PROBLEM:
Copy exactly, and only, the lines from the line containing "RADIO3 pin CE: 11 -> 13" through the last line of the records below, both included, and leave out any pictures.

==== EXTRACTED ENTRIES

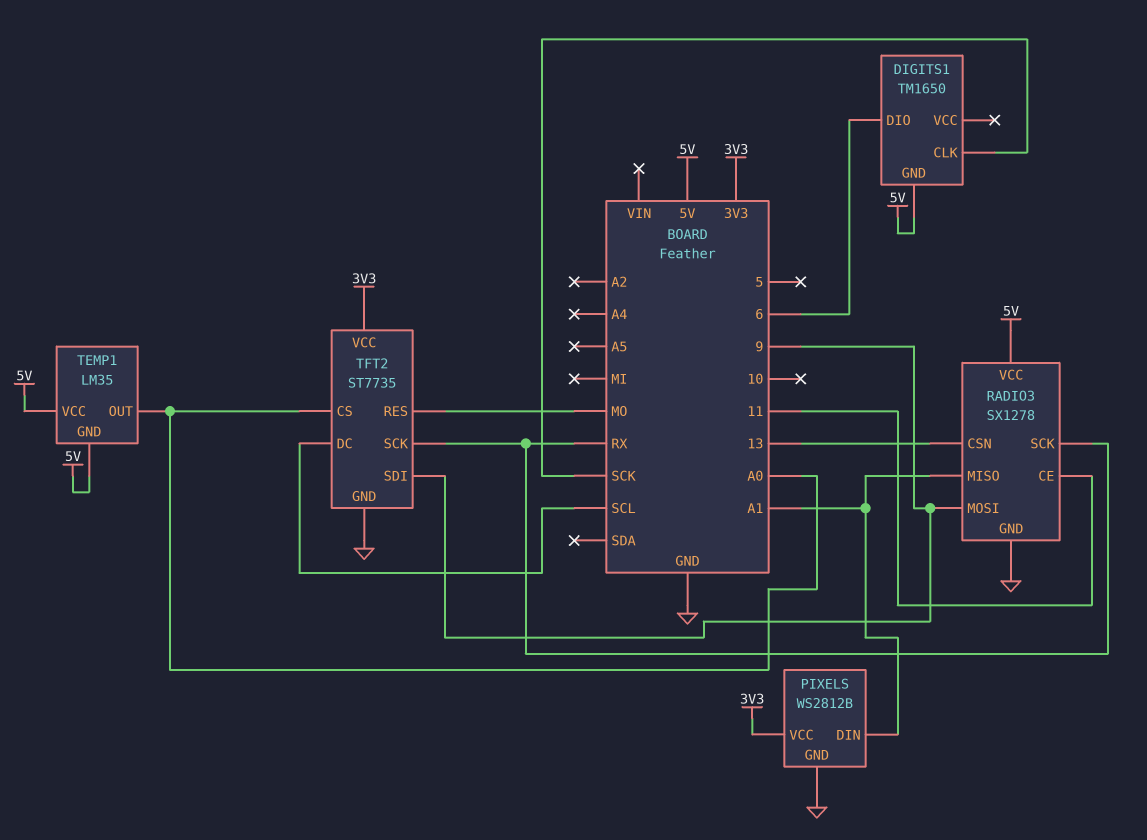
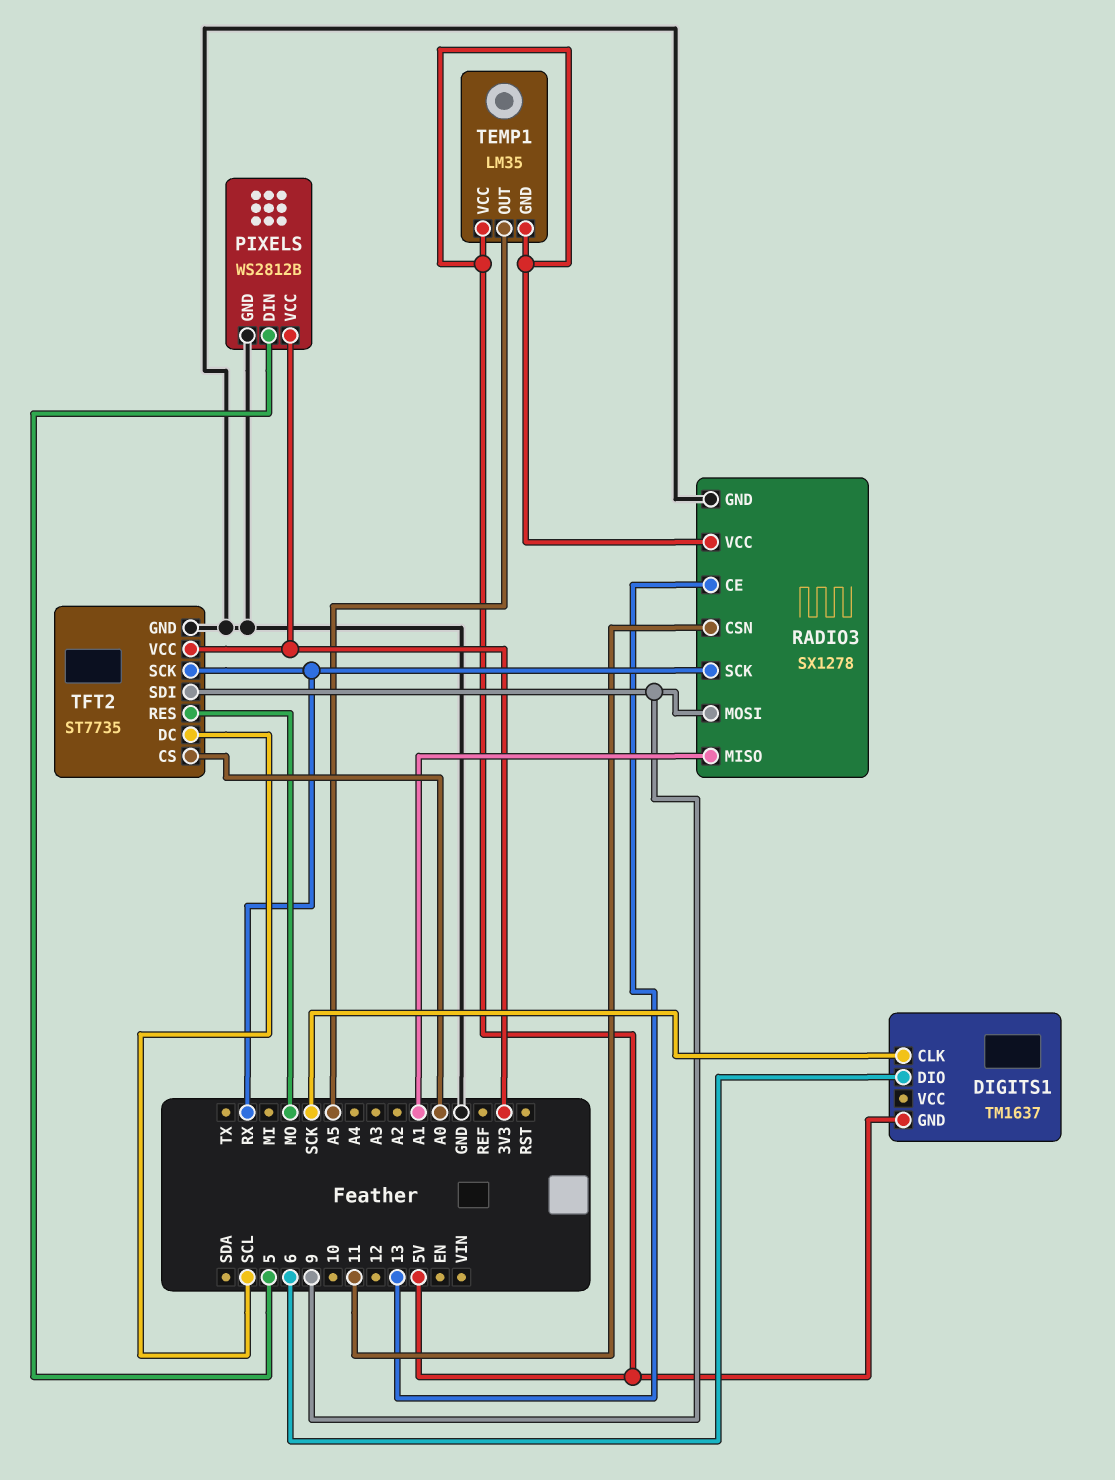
DIGITS1: TM1650 -> TM1637
PIXELS pin DIN: A1 -> 5
RADIO3 pin CE: 11 -> 13
RADIO3 pin CSN: 13 -> 11
TEMP1 pin OUT: A0 -> A5

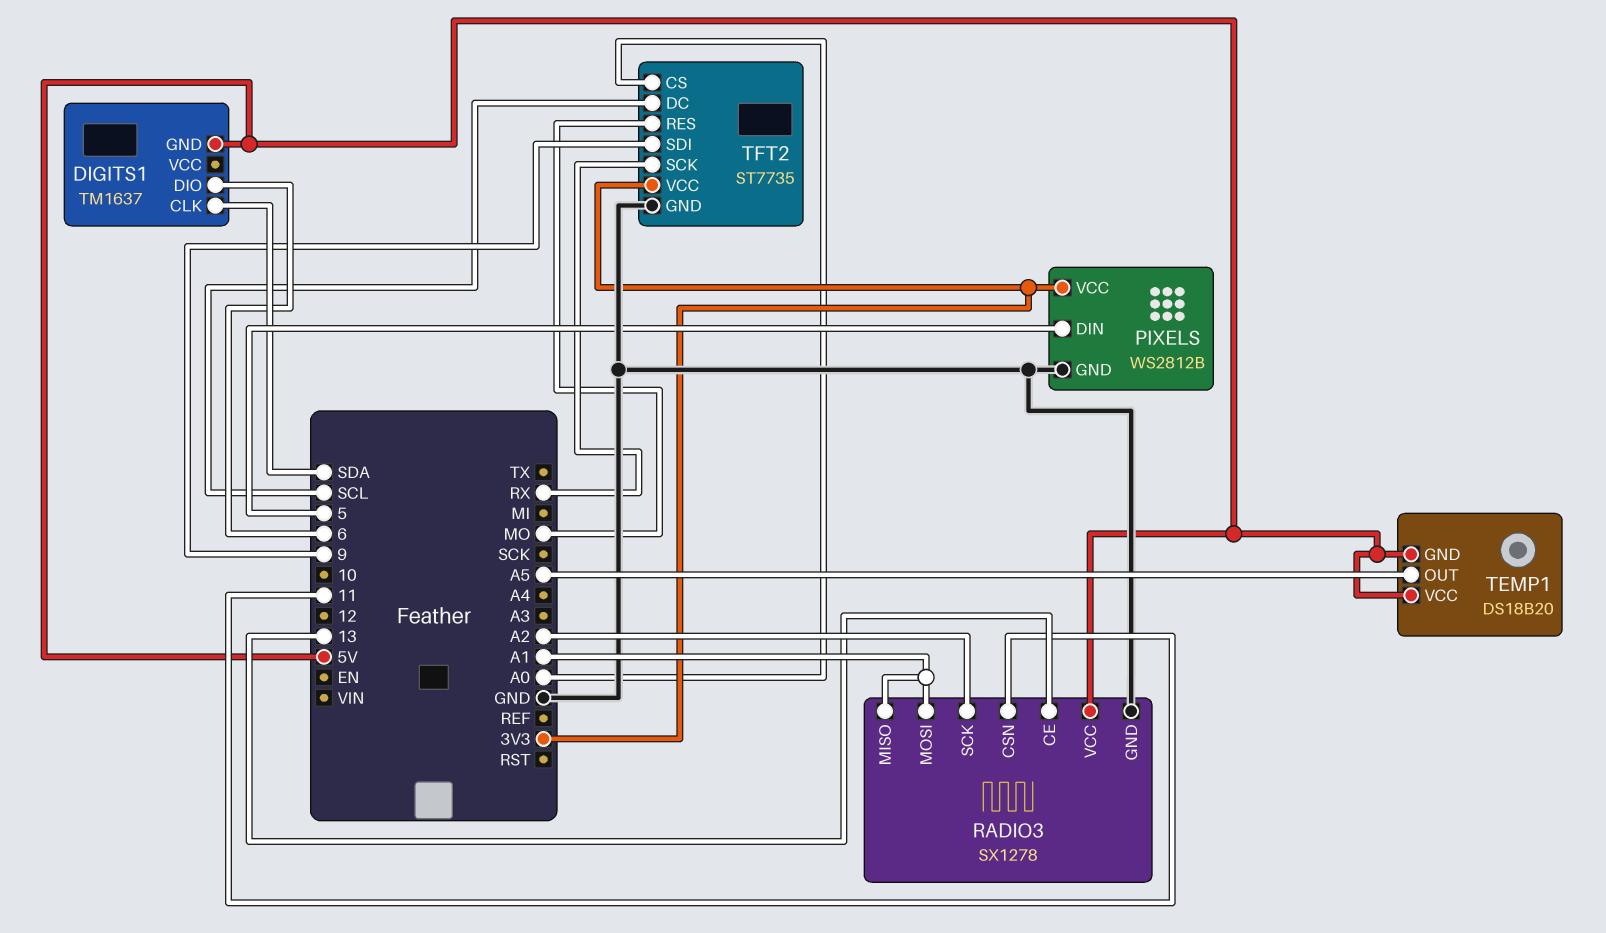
DIGITS1 pin CLK: SCK -> SDA
RADIO3 pin MOSI: 9 -> A1
RADIO3 pin SCK: RX -> A2
TEMP1: LM35 -> DS18B20

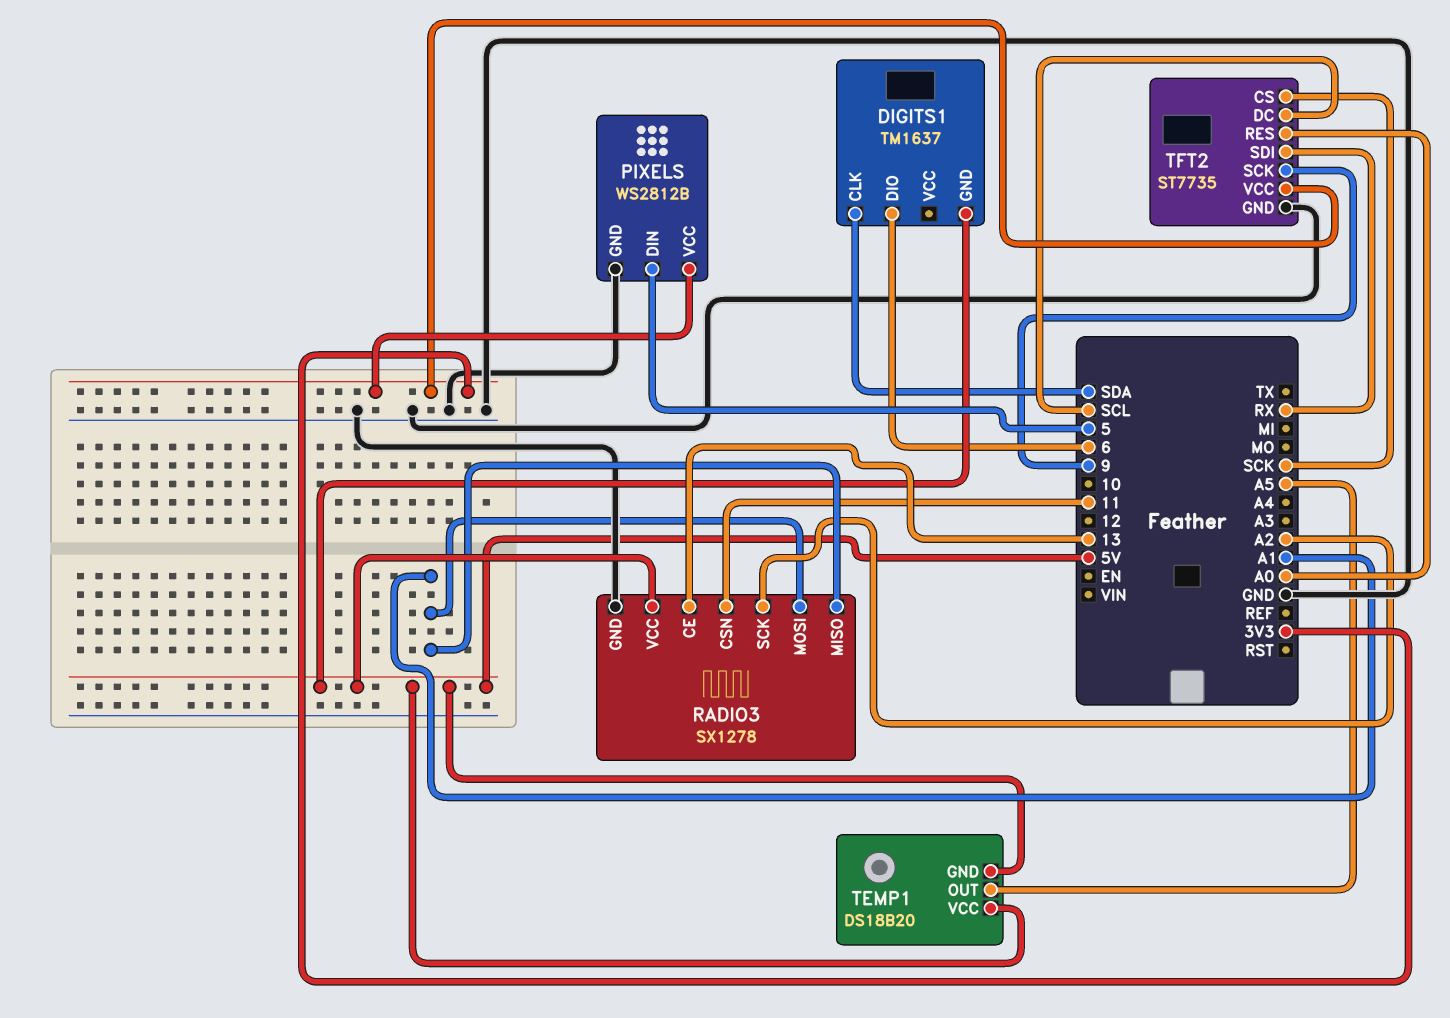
TFT2 pin CS: A0 -> SCK
TFT2 pin RES: MO -> A0
TFT2 pin SCK: RX -> 9
TFT2 pin SDI: 9 -> RX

========

RESULT BELOW:
RADIO3 pin CE: 11 -> 13
RADIO3 pin CSN: 13 -> 11
TEMP1 pin OUT: A0 -> A5

DIGITS1 pin CLK: SCK -> SDA
RADIO3 pin MOSI: 9 -> A1
RADIO3 pin SCK: RX -> A2
TEMP1: LM35 -> DS18B20

TFT2 pin CS: A0 -> SCK
TFT2 pin RES: MO -> A0
TFT2 pin SCK: RX -> 9
TFT2 pin SDI: 9 -> RX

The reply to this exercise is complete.